__What you need to do__: Give the lines again, unchanged, starting with the line containing "turquoise cupcake: 2 -> 3" and ending with the last line of the data below.

+++

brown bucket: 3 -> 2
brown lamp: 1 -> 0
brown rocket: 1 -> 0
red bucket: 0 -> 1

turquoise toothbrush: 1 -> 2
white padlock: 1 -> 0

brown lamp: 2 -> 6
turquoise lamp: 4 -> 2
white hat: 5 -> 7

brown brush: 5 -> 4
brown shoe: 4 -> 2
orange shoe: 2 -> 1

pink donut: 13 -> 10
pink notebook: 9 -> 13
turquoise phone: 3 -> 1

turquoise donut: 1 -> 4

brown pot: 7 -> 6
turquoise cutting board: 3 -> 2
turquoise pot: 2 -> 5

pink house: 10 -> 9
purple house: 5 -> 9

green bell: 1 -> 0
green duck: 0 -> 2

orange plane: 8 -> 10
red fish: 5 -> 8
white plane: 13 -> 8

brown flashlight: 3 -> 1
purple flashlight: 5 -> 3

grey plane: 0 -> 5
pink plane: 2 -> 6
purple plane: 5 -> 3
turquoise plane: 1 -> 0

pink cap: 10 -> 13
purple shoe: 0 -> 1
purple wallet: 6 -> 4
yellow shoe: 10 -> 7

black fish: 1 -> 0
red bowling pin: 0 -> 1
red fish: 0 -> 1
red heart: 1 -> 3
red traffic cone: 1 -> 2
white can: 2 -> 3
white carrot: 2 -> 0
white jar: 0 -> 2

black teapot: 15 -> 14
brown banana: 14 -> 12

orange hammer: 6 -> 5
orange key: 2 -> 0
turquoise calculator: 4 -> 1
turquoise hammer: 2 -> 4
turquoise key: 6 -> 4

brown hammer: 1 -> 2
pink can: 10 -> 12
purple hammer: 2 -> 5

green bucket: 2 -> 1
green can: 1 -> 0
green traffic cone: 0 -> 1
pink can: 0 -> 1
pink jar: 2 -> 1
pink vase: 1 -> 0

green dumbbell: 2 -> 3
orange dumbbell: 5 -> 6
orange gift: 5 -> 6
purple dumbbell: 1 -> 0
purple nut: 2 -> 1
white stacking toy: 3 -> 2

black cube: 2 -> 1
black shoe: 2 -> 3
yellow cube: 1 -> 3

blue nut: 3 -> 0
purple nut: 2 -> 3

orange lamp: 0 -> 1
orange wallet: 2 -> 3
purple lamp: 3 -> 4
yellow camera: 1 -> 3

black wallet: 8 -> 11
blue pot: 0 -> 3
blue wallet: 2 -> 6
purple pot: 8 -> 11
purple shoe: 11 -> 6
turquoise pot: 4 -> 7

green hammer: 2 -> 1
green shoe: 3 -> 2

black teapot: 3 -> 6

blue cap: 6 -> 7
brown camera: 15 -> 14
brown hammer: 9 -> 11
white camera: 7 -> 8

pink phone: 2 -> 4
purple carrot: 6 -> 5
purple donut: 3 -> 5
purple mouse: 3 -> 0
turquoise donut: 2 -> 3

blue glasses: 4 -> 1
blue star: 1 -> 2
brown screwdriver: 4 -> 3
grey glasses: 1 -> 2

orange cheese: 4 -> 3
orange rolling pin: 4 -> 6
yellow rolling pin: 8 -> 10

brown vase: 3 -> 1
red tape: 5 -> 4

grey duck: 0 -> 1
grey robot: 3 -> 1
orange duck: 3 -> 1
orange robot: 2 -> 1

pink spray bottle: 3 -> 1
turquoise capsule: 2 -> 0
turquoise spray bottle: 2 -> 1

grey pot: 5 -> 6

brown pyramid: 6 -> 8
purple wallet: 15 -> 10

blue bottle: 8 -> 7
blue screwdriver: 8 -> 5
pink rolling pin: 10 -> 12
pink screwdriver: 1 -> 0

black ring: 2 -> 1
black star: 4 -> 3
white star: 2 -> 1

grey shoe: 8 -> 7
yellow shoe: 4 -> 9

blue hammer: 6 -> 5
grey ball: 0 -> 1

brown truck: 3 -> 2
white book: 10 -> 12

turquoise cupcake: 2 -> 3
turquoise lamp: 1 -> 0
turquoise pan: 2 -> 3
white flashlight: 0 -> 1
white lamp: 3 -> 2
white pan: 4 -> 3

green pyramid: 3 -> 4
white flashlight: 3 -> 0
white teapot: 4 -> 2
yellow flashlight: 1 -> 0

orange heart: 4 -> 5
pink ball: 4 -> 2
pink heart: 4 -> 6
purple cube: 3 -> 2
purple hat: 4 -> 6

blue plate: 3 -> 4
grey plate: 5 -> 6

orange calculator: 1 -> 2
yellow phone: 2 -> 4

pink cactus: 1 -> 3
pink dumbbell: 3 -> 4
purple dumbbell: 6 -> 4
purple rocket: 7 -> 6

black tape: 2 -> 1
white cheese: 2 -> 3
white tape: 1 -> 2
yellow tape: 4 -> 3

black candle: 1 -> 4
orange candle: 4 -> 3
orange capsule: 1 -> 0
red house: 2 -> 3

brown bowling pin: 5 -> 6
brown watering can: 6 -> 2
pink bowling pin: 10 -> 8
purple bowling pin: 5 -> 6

+++

__Result for this exercise__:
turquoise cupcake: 2 -> 3
turquoise lamp: 1 -> 0
turquoise pan: 2 -> 3
white flashlight: 0 -> 1
white lamp: 3 -> 2
white pan: 4 -> 3

green pyramid: 3 -> 4
white flashlight: 3 -> 0
white teapot: 4 -> 2
yellow flashlight: 1 -> 0

orange heart: 4 -> 5
pink ball: 4 -> 2
pink heart: 4 -> 6
purple cube: 3 -> 2
purple hat: 4 -> 6

blue plate: 3 -> 4
grey plate: 5 -> 6

orange calculator: 1 -> 2
yellow phone: 2 -> 4

pink cactus: 1 -> 3
pink dumbbell: 3 -> 4
purple dumbbell: 6 -> 4
purple rocket: 7 -> 6

black tape: 2 -> 1
white cheese: 2 -> 3
white tape: 1 -> 2
yellow tape: 4 -> 3

black candle: 1 -> 4
orange candle: 4 -> 3
orange capsule: 1 -> 0
red house: 2 -> 3

brown bowling pin: 5 -> 6
brown watering can: 6 -> 2
pink bowling pin: 10 -> 8
purple bowling pin: 5 -> 6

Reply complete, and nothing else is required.